## TASK STATEMENT
Copy out all the lines of the data that hold the word "brown".

-------- DATASET CONTENT

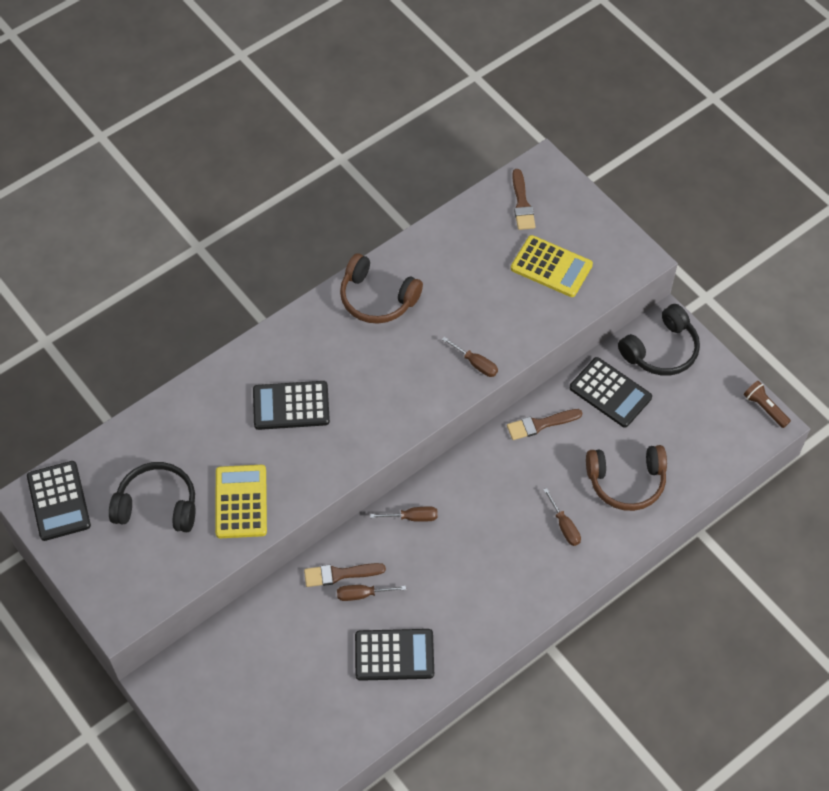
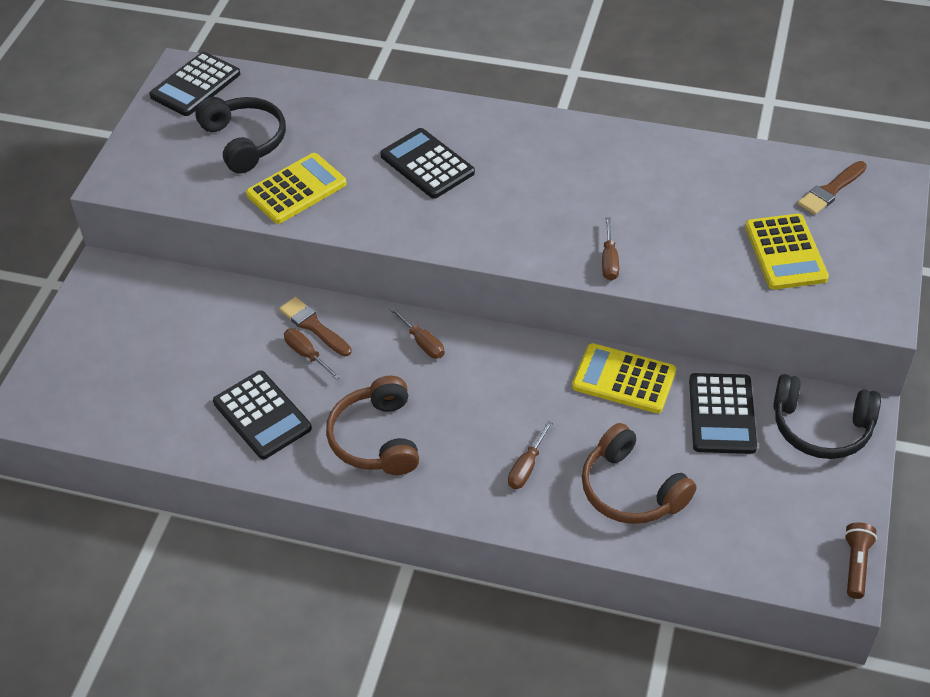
camera: 55 degrees right, 10 degrees down
brown headphones [340,253,423,324] -> brown headphones moved to [326,376,419,475]
brown brush [507,409,582,440] -> yellow calculator [572,343,676,413]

----------------

## WRITTEN RESPONSE
brown headphones [340,253,423,324] -> brown headphones moved to [326,376,419,475]
brown brush [507,409,582,440] -> yellow calculator [572,343,676,413]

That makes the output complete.